PROVIDED RECORDS Block Start
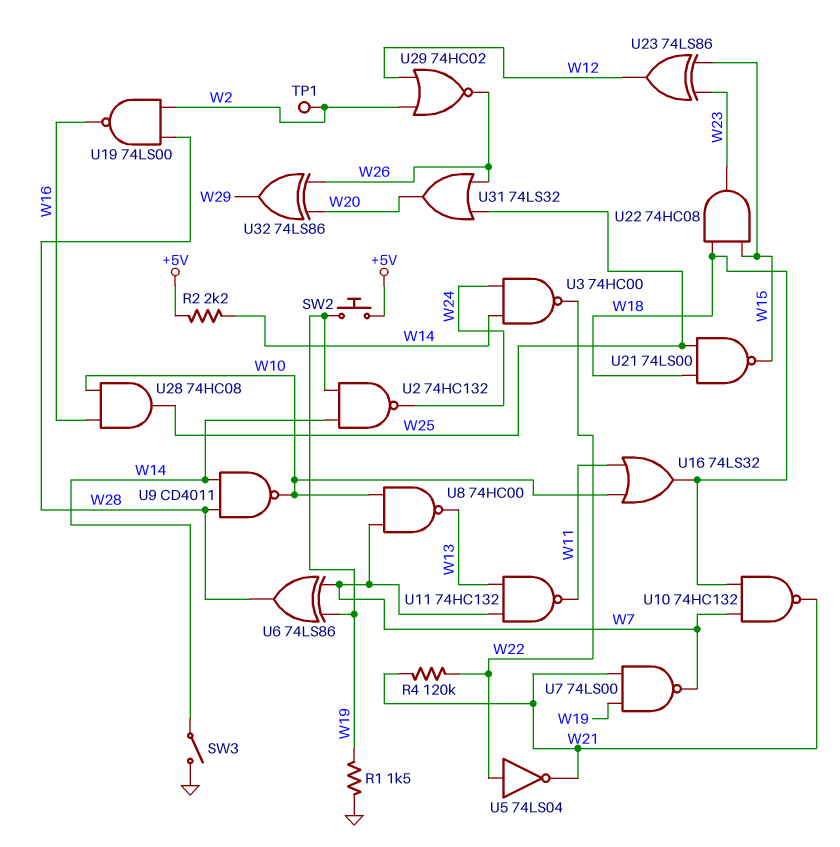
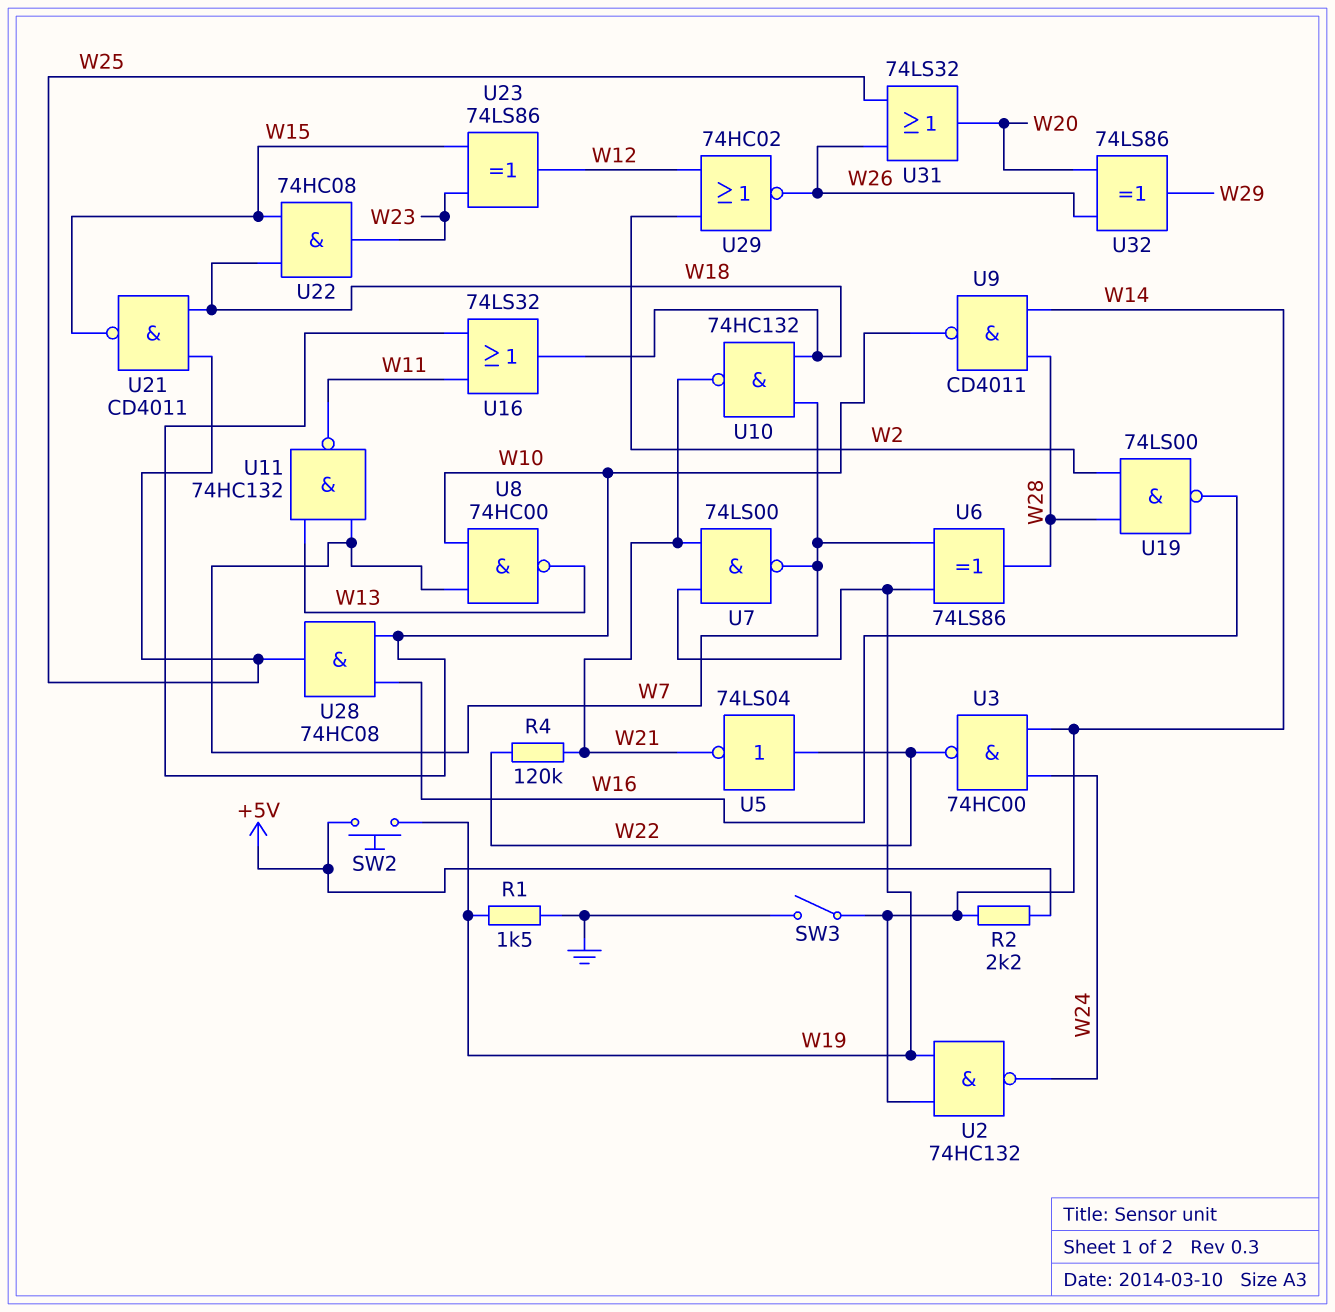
TP1: test point (W2) -> none
U21: NAND 74LS00 (in W18, in W25, out W15) -> NAND CD4011 (in W18, in W25, out W15)

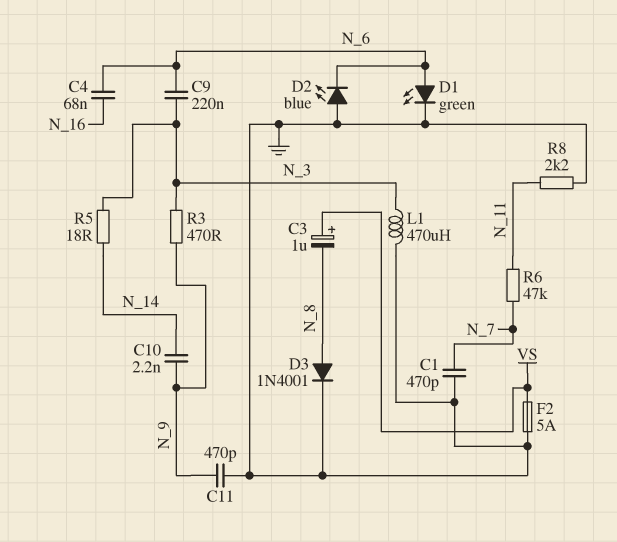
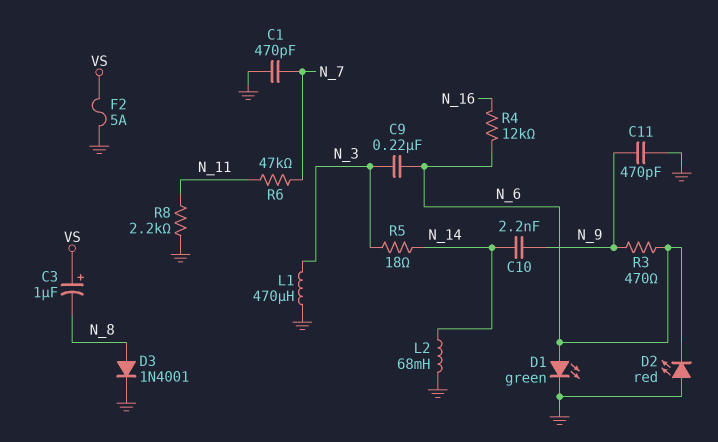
C4: 68nF (N_6, N_16) -> none
D2: LED blue (A GND, K N_6) -> LED red (A GND, K N_6)
L2: none -> 68mH (GND, N_14)
R3: 470 (N_3, N_9) -> 470 (N_6, N_9)
R4: none -> 12k (N_6, N_16)

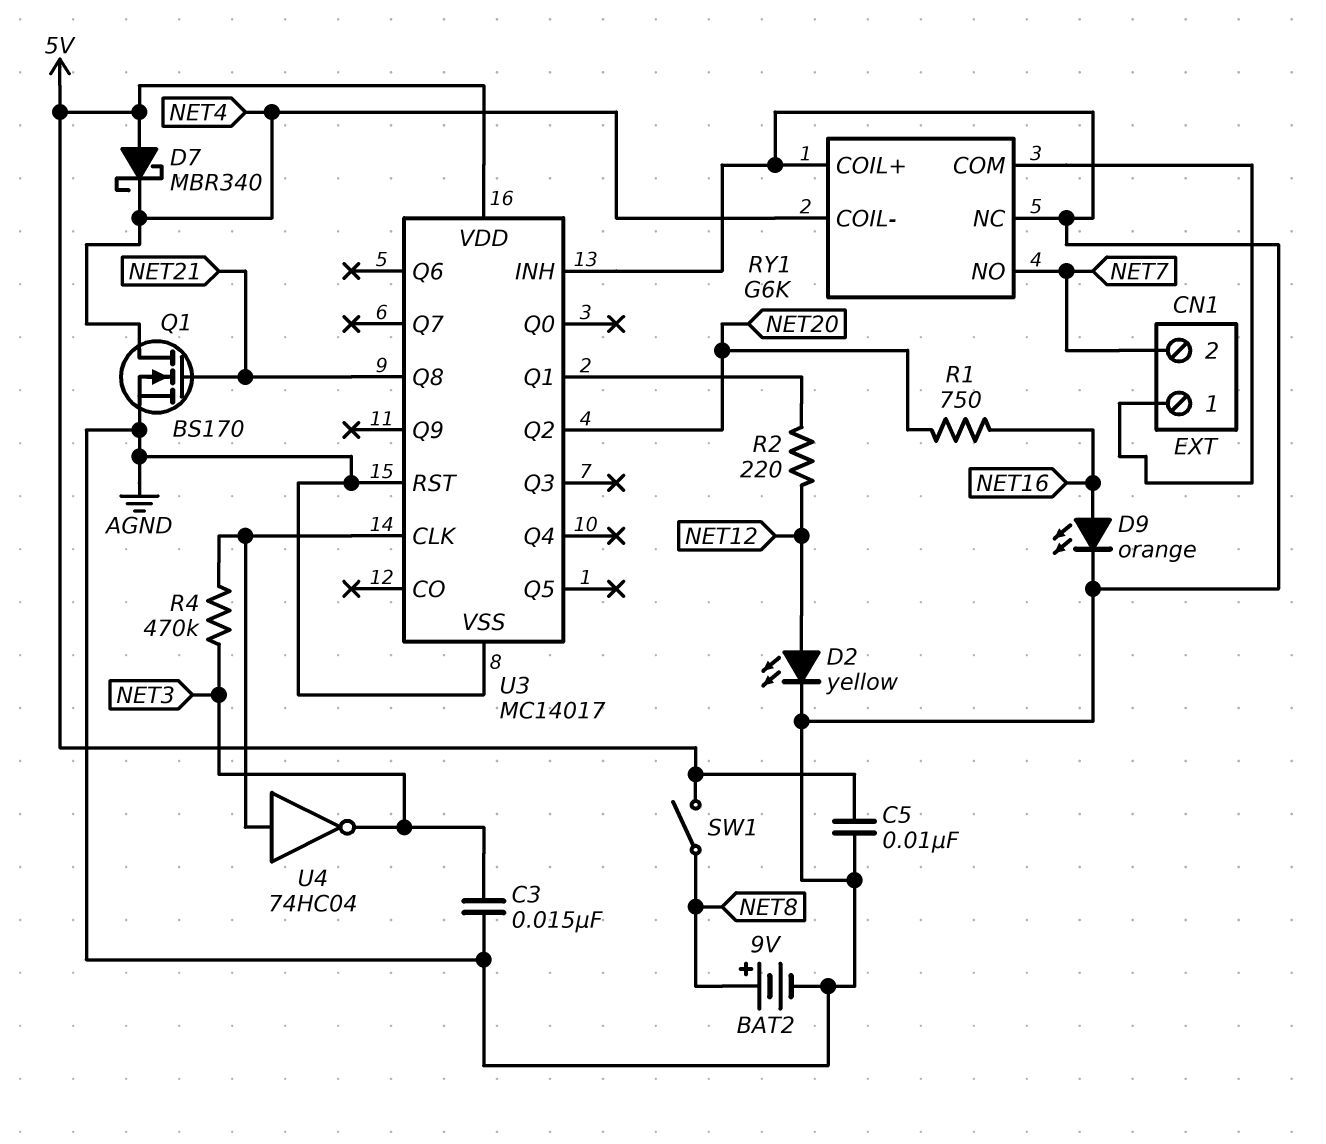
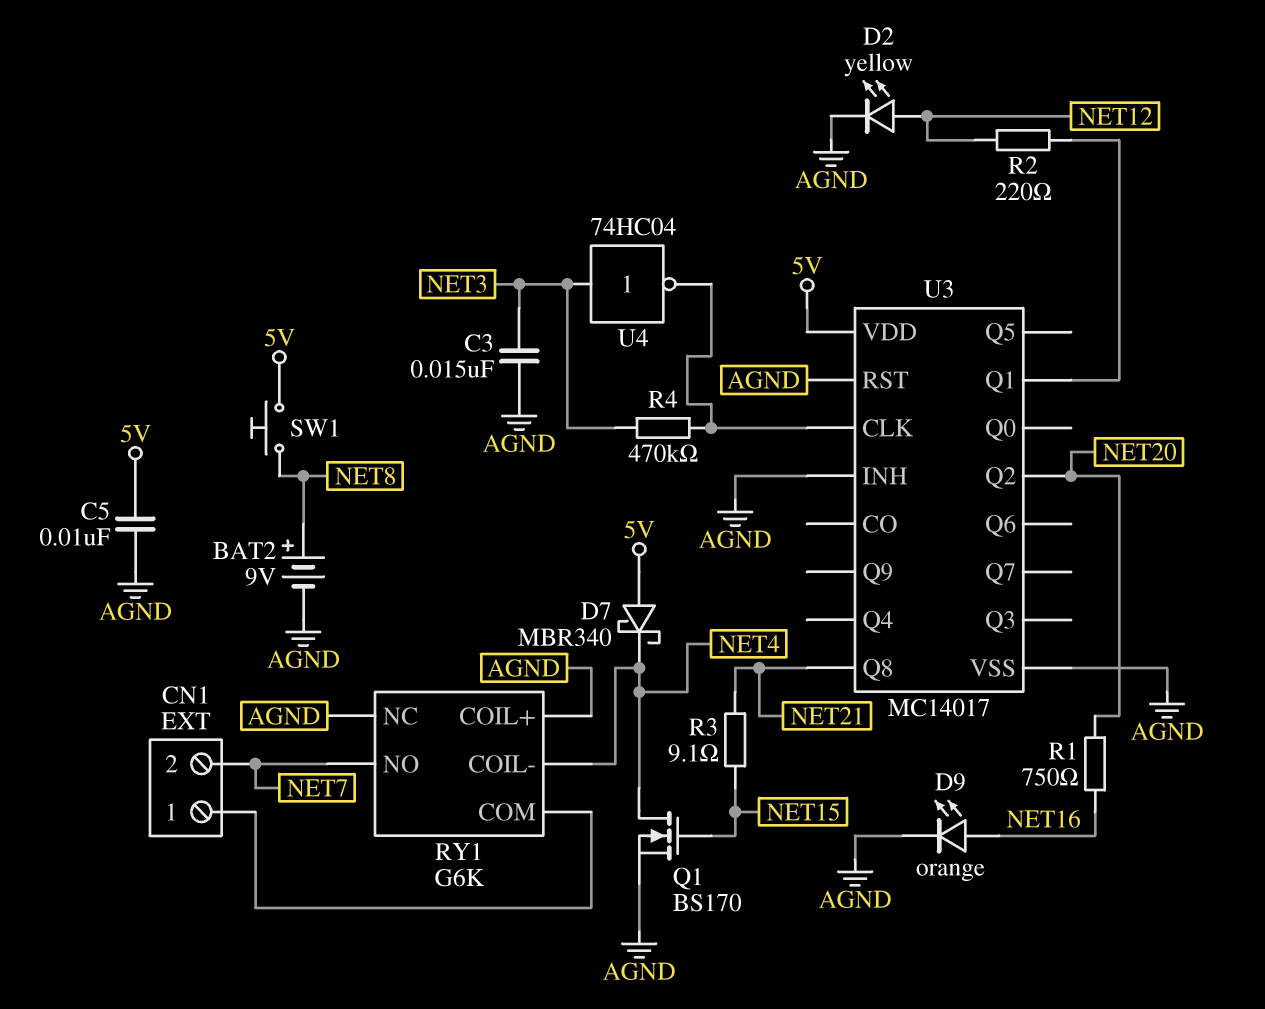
Q1: NMOS BS170 (G NET21, D NET4, S AGND) -> NMOS BS170 (G NET15, D NET4, S AGND)
R3: none -> 9.1 (NET15, NET21)
SW1: switch (5V, NET8) -> button (5V, NET8)
U4: NOT 74HC04 (in U3/CLK, out NET3) -> NOT 74HC04 (in NET3, out U3/CLK)

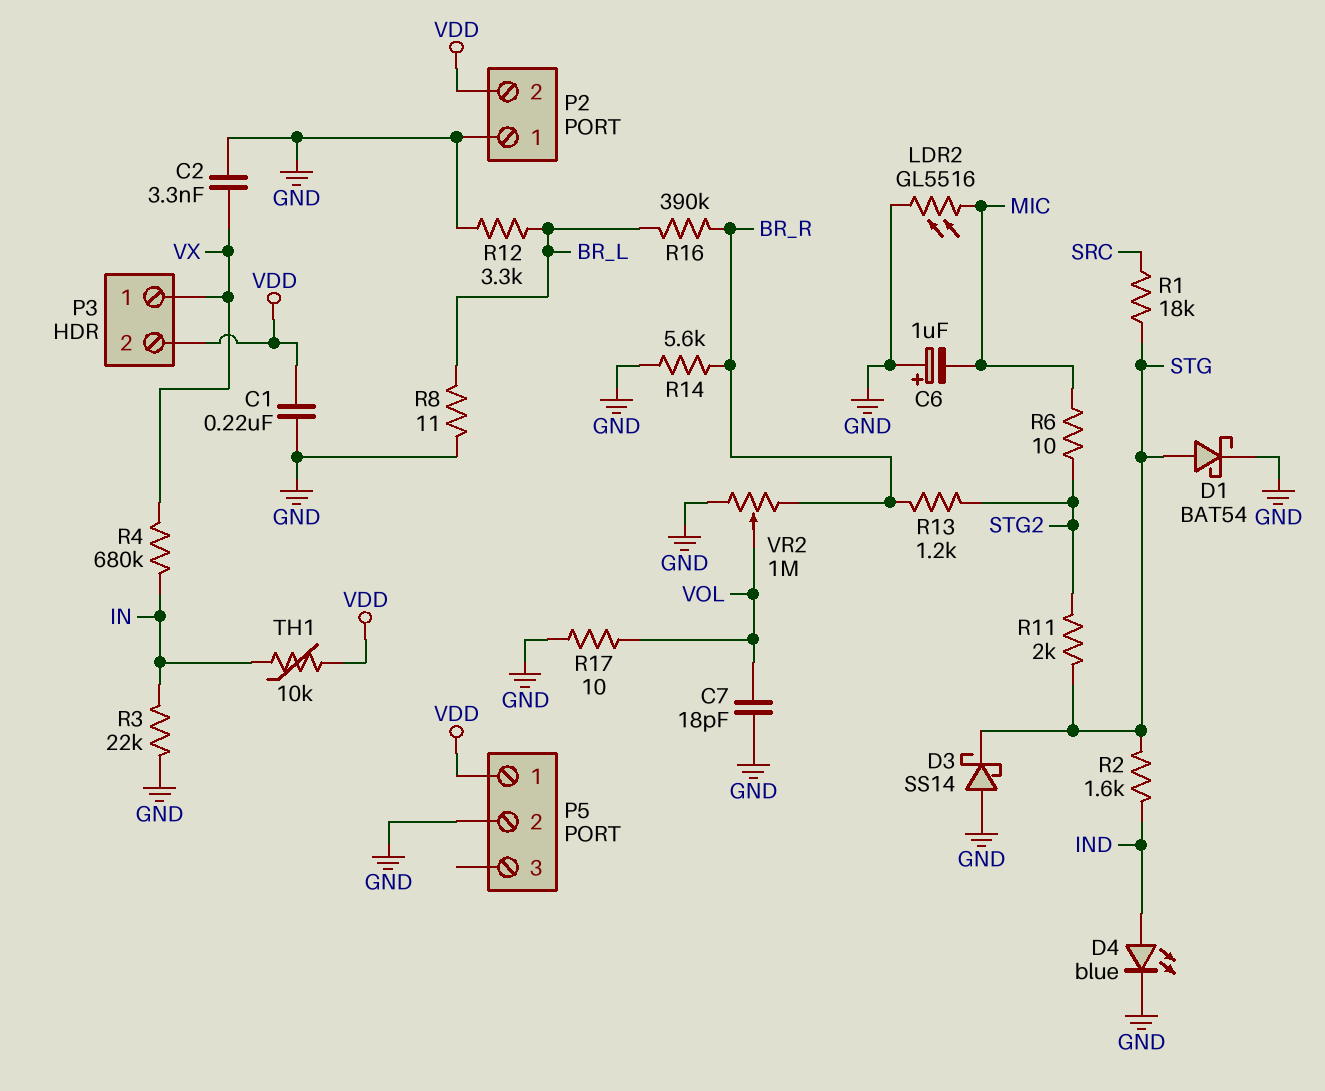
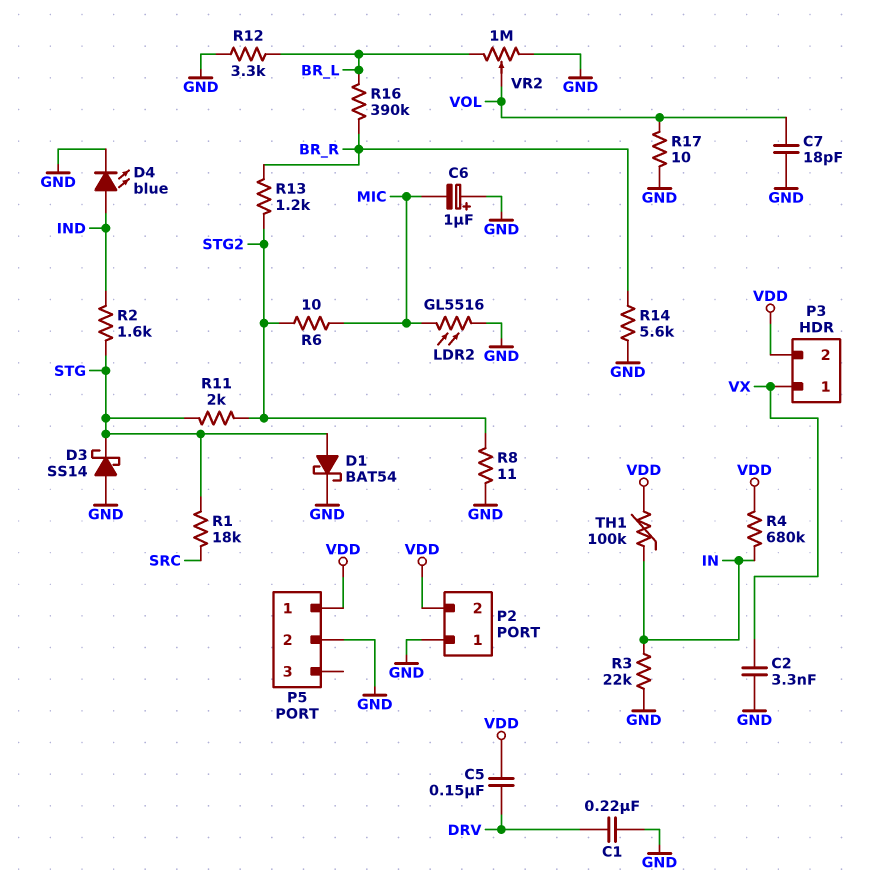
C1: 220nF (GND, VDD) -> 220nF (DRV, GND)
C5: none -> 150nF (DRV, VDD)
R4: 680k (IN, VX) -> 680k (IN, VDD)
R8: 11 (BR_L, GND) -> 11 (GND, STG2)
TH1: 10k (IN, VDD) -> 100k (IN, VDD)
VR2: 1M (BR_R, GND, wiper VOL) -> 1M (BR_L, GND, wiper VOL)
PROVIDED RECORDS Block End
**HOW TO COMPLETE THIS TASK**
Write down exactly the line with "C1: 220nF (GND, VDD) -> 220nF (DRV, GND)", then each line after it through the end of the data.

**ANSWER FOR THE TASK**
C1: 220nF (GND, VDD) -> 220nF (DRV, GND)
C5: none -> 150nF (DRV, VDD)
R4: 680k (IN, VX) -> 680k (IN, VDD)
R8: 11 (BR_L, GND) -> 11 (GND, STG2)
TH1: 10k (IN, VDD) -> 100k (IN, VDD)
VR2: 1M (BR_R, GND, wiper VOL) -> 1M (BR_L, GND, wiper VOL)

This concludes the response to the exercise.